Scene change data:
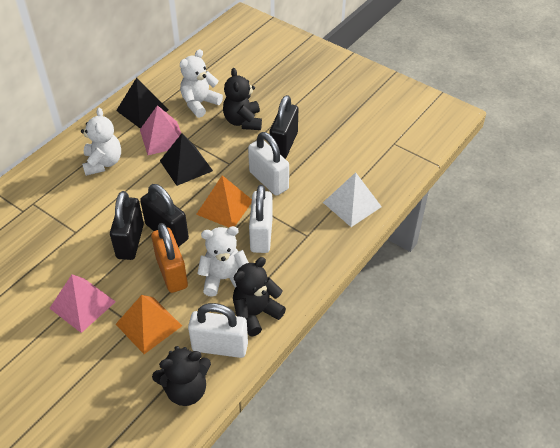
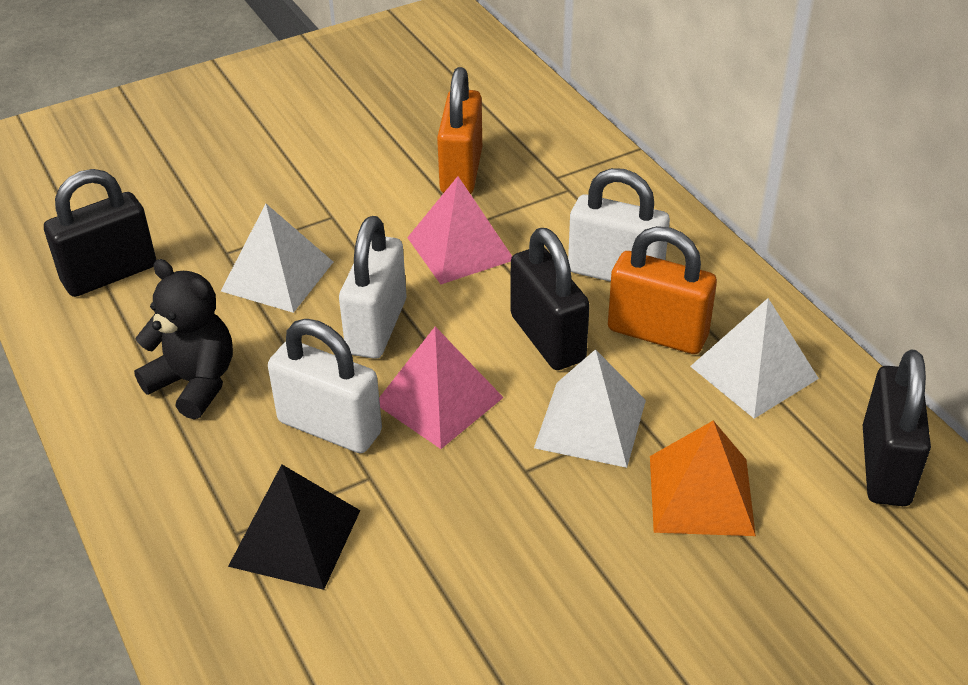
black pyramid: 2 -> 1
black teddy bear: 3 -> 1
orange padlock: 1 -> 2
orange pyramid: 2 -> 1
white pyramid: 1 -> 3
white teddy bear: 3 -> 0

What to do: Reproduce every line above that contains the string "black".

The completed task:
black pyramid: 2 -> 1
black teddy bear: 3 -> 1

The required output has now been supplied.